(PROBLEM) Exclude the pictures, then restate every entry below exactly.

(DATA TO PROCESS)
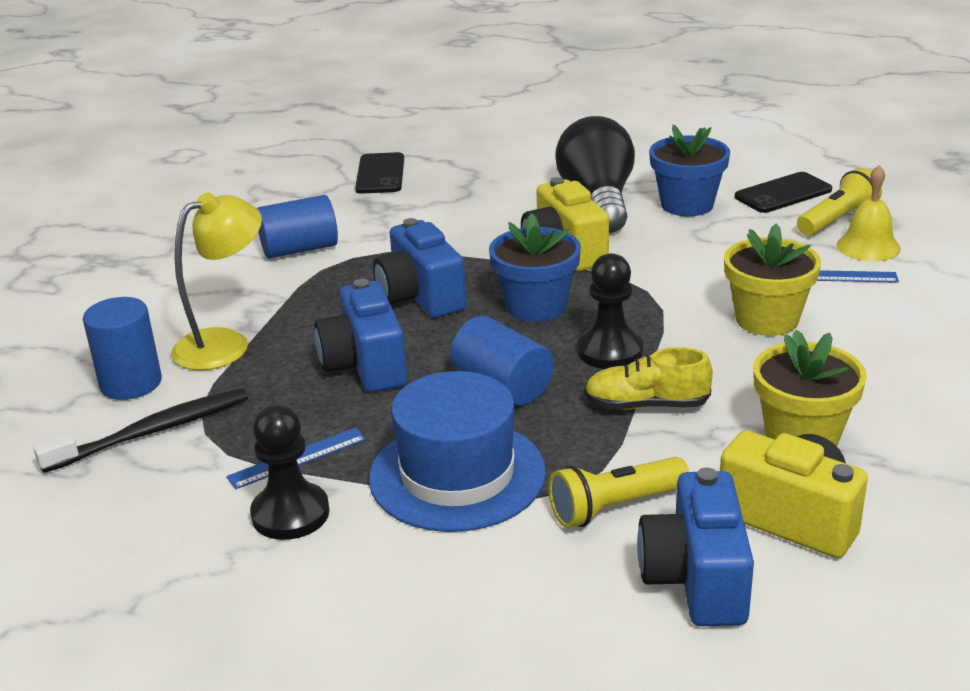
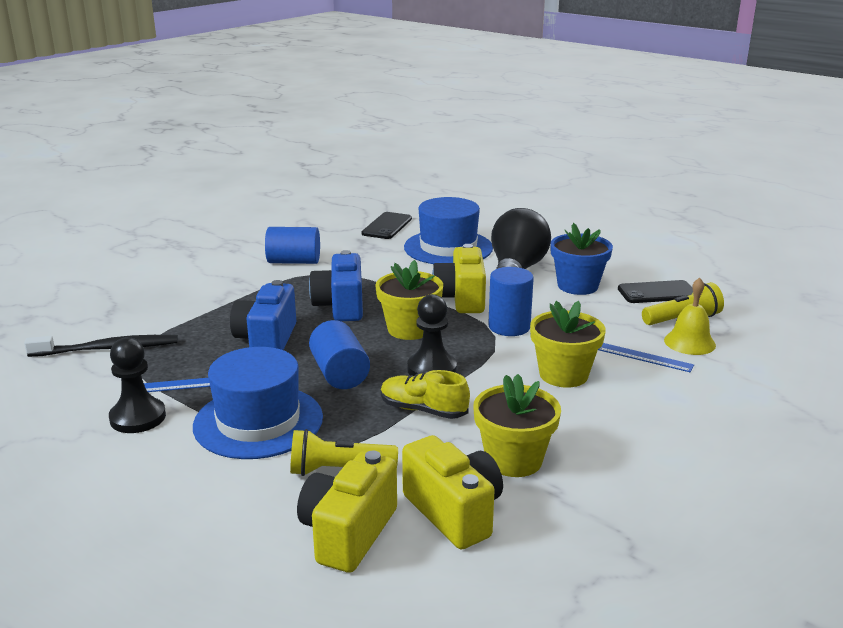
camera: 20 degrees right, 5 degrees down
(131, 383) = (123, 318): blue cylinder -> blue cylinder (509, 327)
(225, 344) = (197, 308): yellow lamp -> none
(486, 187) = (448, 248): none -> blue hat
(536, 306) = (409, 329): blue flower pot -> yellow flower pot
(696, 579) = (348, 533): blue camera -> yellow camera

(ANSWER SPACE)
camera: 20 degrees right, 5 degrees down
(131, 383) = (123, 318): blue cylinder -> blue cylinder (509, 327)
(225, 344) = (197, 308): yellow lamp -> none
(486, 187) = (448, 248): none -> blue hat
(536, 306) = (409, 329): blue flower pot -> yellow flower pot
(696, 579) = (348, 533): blue camera -> yellow camera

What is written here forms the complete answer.